:: Input material ::

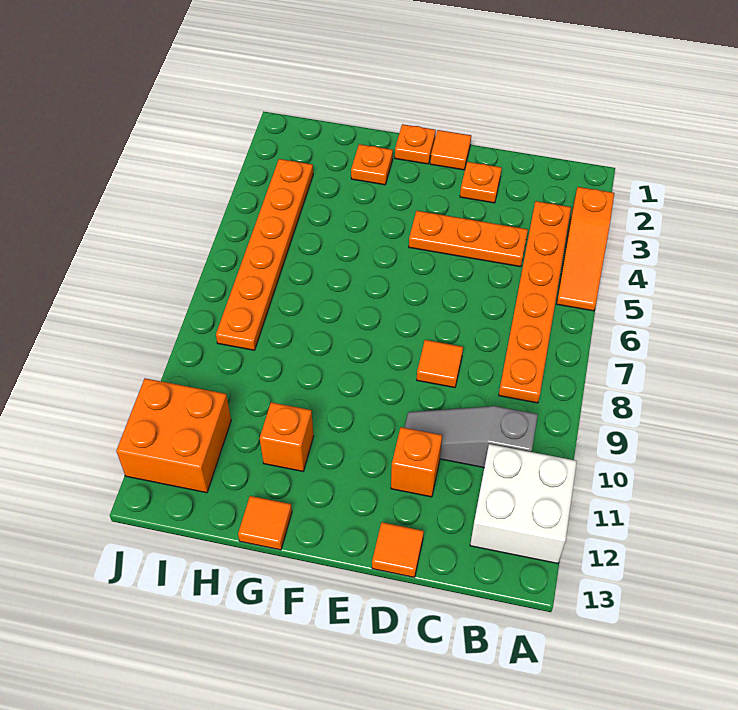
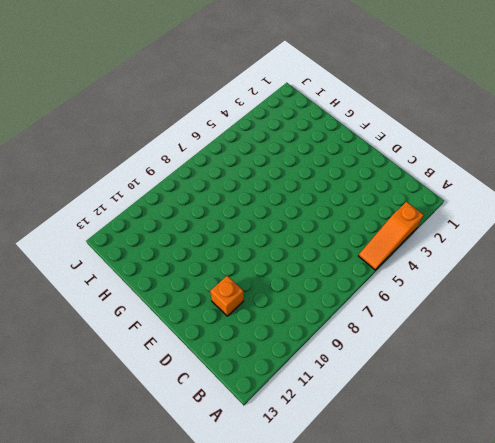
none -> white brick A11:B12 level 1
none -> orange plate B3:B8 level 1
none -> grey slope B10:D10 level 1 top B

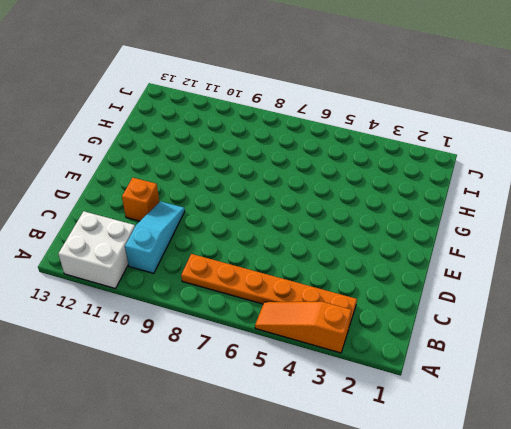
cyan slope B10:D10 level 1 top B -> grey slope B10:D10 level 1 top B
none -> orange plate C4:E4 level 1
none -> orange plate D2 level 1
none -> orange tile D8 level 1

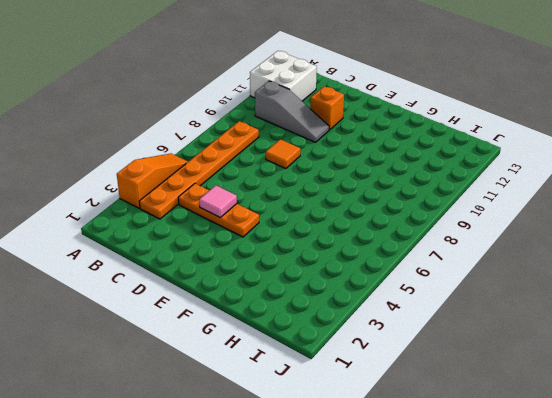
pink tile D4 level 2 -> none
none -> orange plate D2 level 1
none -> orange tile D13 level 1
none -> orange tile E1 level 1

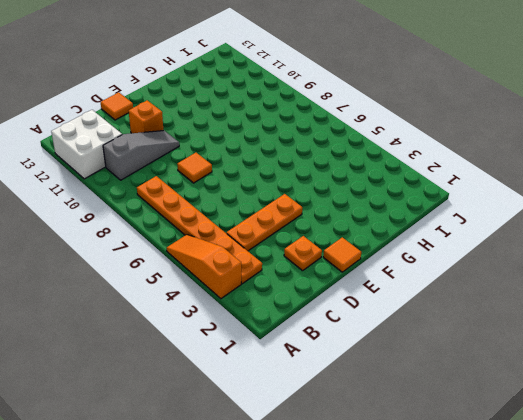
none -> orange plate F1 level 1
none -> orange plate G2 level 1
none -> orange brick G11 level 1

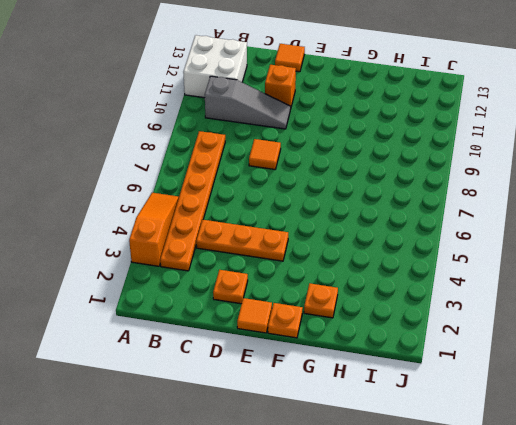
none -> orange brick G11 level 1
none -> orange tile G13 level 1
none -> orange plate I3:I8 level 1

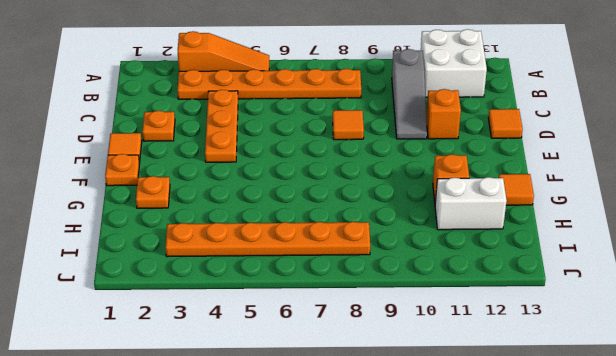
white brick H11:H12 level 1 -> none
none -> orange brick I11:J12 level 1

:: Activity ::
Starting at the line that contains "none -> orange tile G13 level 1", retype every line through the end of the material exactly as written, including both end lines but no pictures.

:: Exercise result ::
none -> orange tile G13 level 1
none -> orange plate I3:I8 level 1

white brick H11:H12 level 1 -> none
none -> orange brick I11:J12 level 1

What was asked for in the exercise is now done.